• **Exercise data**:
---*---

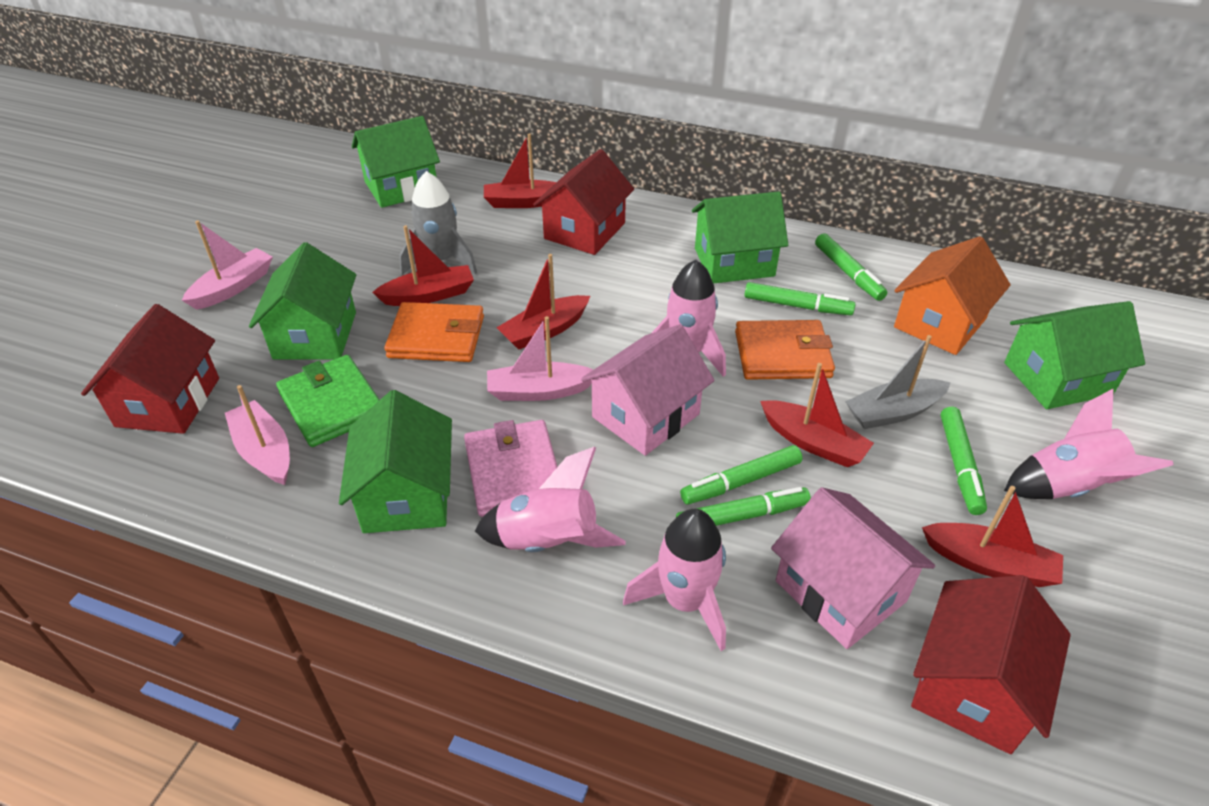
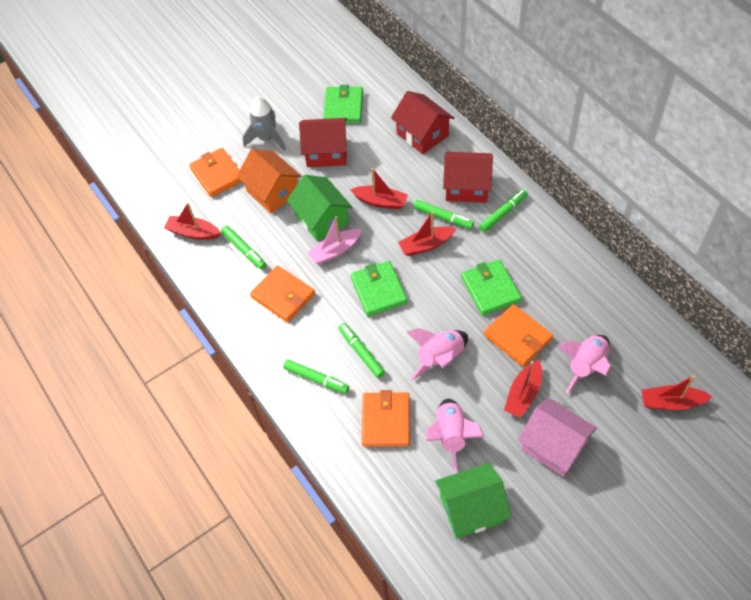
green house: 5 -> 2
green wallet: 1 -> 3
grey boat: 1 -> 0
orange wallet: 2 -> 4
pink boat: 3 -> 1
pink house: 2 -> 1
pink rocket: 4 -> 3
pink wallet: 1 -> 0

---*---

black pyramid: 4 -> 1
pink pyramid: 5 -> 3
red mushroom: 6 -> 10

---*---

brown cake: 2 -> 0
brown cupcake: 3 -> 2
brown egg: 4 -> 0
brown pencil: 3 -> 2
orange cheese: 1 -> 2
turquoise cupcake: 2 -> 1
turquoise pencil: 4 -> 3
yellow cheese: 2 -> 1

---*---

All that is wanted is a faithful reproduction of the line above with "black pyramid: 4 -> 1", the line with "red mushroom: 6 -> 10", and every line in between.

• **Final answer**:
black pyramid: 4 -> 1
pink pyramid: 5 -> 3
red mushroom: 6 -> 10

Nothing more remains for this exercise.